Scene images with change listings -
==========

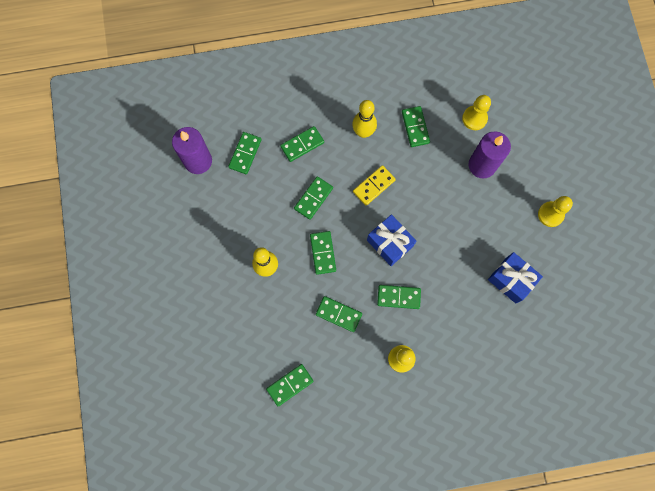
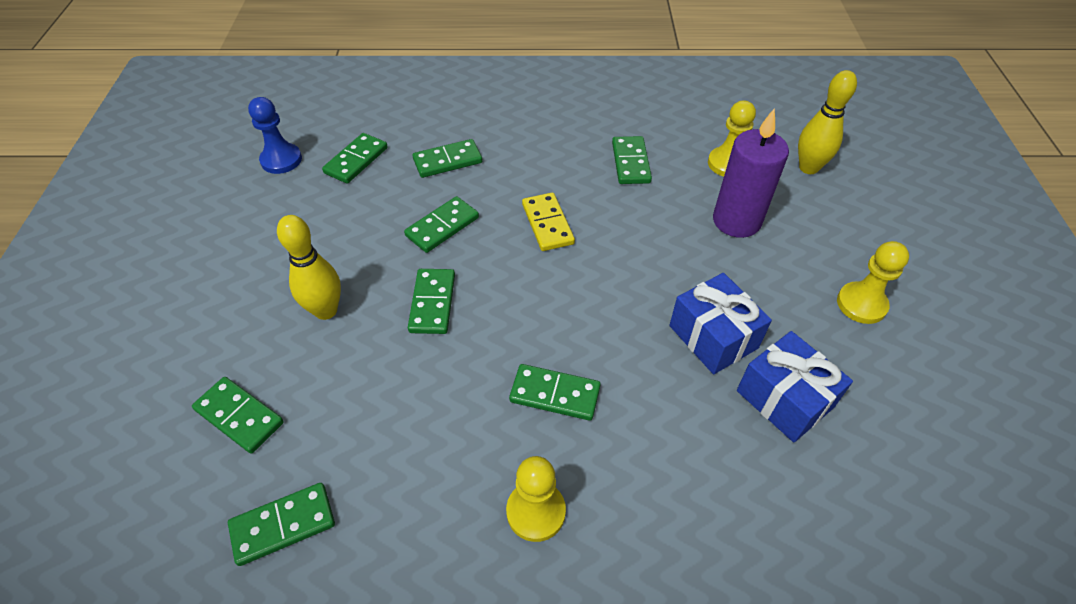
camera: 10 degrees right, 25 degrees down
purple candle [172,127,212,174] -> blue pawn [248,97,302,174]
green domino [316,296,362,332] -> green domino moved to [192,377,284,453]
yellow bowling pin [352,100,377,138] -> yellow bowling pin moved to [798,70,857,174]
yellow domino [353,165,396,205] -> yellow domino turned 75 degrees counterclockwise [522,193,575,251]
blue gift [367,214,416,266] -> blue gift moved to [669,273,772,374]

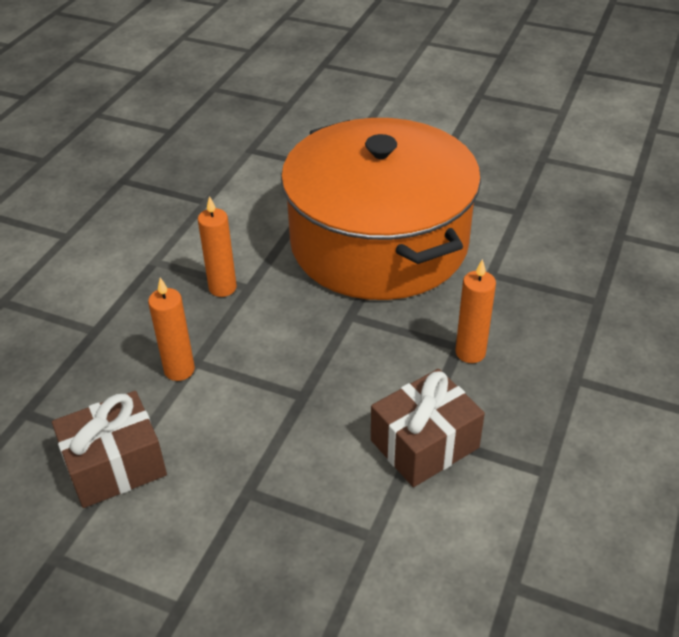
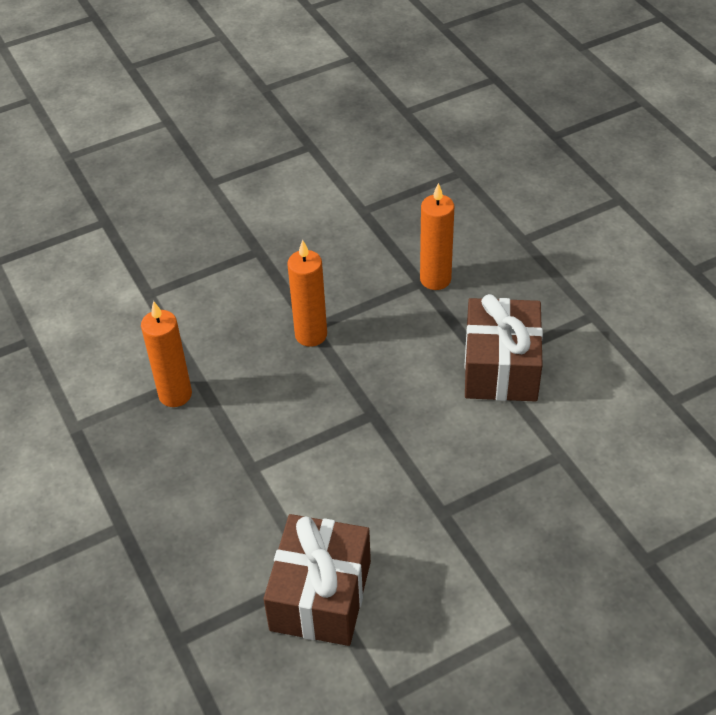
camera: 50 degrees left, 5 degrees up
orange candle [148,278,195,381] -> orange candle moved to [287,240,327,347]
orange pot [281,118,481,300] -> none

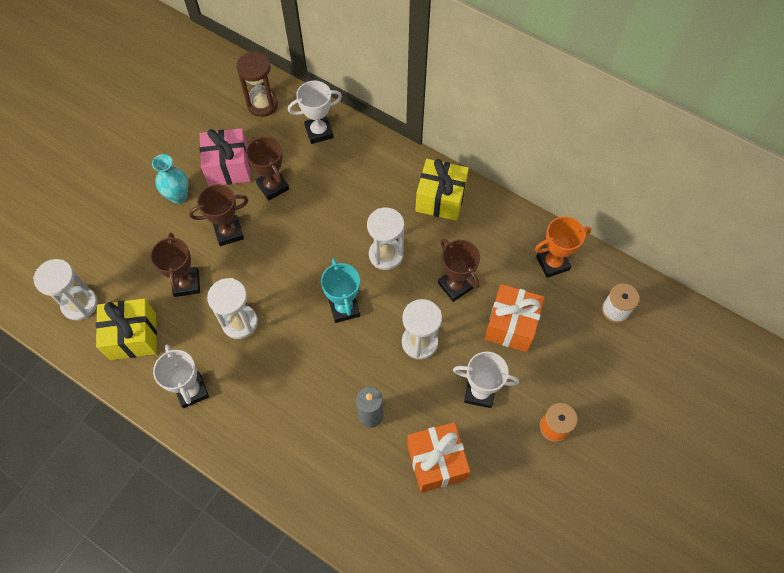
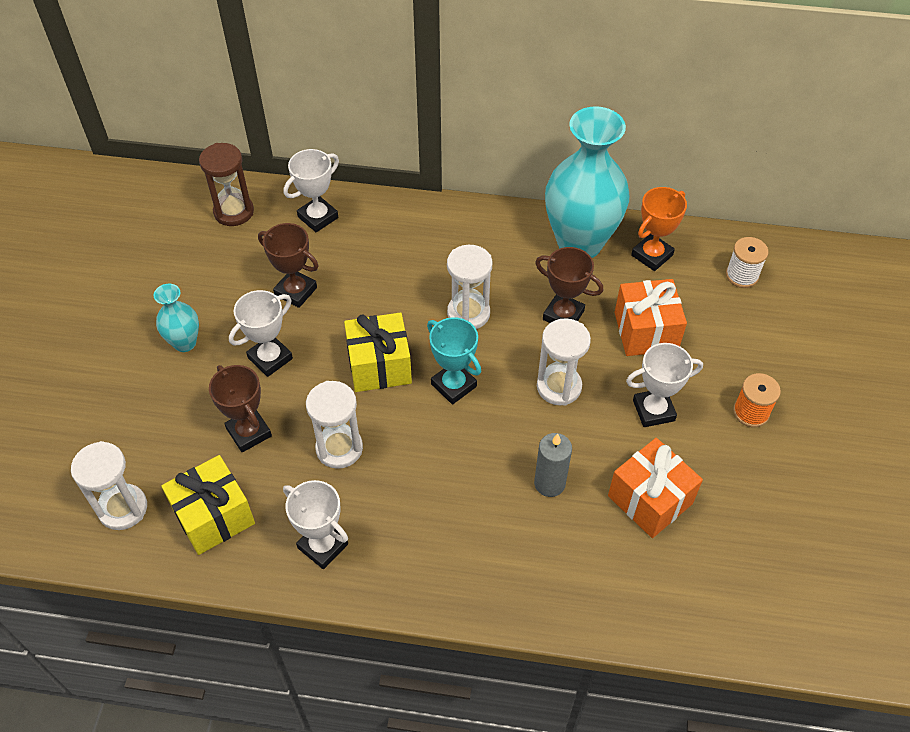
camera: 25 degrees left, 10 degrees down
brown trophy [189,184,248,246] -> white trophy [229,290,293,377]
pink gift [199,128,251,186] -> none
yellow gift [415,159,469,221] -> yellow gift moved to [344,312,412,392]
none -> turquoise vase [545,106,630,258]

==========

YOUR INSTRUCTIONS - In the records above, locate each line with the word "moved". Copy all such lines.

COMPLETED TASK -
green domino [316,296,362,332] -> green domino moved to [192,377,284,453]
yellow bowling pin [352,100,377,138] -> yellow bowling pin moved to [798,70,857,174]
blue gift [367,214,416,266] -> blue gift moved to [669,273,772,374]
orange candle [148,278,195,381] -> orange candle moved to [287,240,327,347]
yellow gift [415,159,469,221] -> yellow gift moved to [344,312,412,392]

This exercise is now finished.